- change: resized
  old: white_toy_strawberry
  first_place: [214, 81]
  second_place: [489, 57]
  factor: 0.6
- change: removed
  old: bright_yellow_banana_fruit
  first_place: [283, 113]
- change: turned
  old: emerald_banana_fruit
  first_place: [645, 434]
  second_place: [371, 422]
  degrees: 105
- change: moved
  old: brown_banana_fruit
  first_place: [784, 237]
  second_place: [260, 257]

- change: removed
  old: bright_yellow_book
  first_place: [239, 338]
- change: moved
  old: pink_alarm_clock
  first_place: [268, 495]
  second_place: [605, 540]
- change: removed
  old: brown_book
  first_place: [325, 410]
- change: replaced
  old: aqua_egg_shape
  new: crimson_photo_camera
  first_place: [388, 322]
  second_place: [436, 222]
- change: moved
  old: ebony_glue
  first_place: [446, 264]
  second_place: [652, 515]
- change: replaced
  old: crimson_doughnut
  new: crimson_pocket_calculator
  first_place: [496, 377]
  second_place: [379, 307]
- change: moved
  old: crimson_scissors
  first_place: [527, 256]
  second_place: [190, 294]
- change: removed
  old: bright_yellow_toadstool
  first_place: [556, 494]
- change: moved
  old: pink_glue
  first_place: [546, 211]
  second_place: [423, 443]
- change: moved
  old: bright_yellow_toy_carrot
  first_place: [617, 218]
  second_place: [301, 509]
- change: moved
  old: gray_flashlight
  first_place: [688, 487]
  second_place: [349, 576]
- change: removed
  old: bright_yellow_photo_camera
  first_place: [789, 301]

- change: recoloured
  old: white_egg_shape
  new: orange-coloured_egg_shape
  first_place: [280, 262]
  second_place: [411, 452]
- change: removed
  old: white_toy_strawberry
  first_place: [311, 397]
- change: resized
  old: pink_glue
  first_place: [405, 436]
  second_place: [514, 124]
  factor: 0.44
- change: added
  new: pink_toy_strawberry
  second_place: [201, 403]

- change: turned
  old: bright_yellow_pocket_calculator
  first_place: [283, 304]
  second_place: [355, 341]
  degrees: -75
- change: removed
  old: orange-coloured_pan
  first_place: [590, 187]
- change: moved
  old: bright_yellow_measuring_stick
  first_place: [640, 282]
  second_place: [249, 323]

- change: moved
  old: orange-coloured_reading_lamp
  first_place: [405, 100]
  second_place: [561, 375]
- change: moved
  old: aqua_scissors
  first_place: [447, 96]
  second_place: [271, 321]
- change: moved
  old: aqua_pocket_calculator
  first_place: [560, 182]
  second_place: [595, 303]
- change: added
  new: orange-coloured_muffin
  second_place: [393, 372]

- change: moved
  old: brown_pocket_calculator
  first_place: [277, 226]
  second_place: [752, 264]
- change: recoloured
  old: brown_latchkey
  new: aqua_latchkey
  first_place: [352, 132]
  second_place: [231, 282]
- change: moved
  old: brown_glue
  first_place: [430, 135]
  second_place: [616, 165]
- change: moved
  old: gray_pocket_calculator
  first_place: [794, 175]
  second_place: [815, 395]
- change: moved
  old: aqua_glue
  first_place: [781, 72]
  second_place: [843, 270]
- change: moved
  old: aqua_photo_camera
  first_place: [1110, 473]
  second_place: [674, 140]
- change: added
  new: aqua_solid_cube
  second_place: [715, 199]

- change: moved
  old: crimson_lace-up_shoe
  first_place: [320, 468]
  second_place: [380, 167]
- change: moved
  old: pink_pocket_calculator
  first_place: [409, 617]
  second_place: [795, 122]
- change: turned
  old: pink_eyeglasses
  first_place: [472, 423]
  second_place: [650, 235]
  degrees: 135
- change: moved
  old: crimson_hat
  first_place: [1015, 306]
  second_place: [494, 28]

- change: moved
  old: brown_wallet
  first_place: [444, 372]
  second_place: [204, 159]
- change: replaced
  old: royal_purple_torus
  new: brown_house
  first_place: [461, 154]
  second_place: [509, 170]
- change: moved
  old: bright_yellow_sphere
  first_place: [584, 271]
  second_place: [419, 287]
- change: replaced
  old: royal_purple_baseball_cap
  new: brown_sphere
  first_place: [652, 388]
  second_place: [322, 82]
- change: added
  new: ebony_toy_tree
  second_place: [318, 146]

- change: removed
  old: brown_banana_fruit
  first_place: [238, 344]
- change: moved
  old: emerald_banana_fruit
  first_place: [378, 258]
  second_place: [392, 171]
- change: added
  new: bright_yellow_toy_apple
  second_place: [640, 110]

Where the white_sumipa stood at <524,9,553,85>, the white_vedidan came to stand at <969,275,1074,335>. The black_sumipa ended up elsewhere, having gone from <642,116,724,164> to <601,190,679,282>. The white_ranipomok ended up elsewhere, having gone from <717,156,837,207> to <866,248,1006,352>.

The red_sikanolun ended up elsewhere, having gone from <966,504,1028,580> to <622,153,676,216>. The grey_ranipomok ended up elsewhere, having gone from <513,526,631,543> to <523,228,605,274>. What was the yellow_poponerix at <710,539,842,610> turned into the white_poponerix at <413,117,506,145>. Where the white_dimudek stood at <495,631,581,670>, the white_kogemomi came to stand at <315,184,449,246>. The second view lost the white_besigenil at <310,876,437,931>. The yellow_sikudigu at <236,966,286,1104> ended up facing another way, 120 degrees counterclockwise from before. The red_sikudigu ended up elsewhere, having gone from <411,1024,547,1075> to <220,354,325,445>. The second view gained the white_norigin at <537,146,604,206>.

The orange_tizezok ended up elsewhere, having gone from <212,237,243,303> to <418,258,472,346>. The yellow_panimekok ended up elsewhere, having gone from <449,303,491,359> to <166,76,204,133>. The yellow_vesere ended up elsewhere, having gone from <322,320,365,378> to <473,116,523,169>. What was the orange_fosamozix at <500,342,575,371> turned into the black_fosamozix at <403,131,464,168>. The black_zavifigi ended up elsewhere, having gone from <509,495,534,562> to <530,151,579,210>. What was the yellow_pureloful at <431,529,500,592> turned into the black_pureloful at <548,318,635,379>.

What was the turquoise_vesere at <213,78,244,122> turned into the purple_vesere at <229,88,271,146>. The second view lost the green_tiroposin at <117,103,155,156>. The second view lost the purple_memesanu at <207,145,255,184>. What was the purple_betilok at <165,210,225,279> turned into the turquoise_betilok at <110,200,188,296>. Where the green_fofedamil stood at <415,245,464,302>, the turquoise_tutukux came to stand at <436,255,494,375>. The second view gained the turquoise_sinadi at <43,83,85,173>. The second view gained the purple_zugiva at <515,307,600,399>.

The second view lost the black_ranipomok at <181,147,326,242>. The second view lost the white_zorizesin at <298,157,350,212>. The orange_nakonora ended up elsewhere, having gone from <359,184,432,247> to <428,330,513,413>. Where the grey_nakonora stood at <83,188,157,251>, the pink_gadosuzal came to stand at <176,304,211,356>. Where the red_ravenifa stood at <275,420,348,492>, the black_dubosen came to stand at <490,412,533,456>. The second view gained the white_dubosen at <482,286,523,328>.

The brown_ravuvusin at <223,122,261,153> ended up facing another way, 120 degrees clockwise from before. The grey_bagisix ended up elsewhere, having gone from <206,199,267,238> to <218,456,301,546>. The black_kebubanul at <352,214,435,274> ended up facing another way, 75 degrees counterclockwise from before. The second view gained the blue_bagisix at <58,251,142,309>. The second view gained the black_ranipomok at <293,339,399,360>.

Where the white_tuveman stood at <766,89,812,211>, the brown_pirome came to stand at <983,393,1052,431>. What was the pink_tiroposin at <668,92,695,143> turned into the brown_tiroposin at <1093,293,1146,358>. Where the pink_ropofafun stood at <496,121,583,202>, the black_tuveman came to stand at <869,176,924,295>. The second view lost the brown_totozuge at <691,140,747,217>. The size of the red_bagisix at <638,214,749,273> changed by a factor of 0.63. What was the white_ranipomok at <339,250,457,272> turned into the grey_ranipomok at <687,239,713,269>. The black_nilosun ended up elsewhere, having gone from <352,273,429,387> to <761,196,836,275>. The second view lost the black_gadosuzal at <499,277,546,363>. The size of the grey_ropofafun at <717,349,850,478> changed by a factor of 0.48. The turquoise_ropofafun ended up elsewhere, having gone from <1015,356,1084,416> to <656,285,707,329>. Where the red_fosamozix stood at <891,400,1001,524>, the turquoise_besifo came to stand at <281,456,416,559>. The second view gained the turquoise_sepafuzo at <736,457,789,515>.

[Exercise instructions]
Only the lines above from the line with "second_place: [489, 57]" to the line with "first_place: [784, 237]", those two lines included, should be reproduced exactly.

[Output of the task]
  second_place: [489, 57]
  factor: 0.6
- change: removed
  old: bright_yellow_banana_fruit
  first_place: [283, 113]
- change: turned
  old: emerald_banana_fruit
  first_place: [645, 434]
  second_place: [371, 422]
  degrees: 105
- change: moved
  old: brown_banana_fruit
  first_place: [784, 237]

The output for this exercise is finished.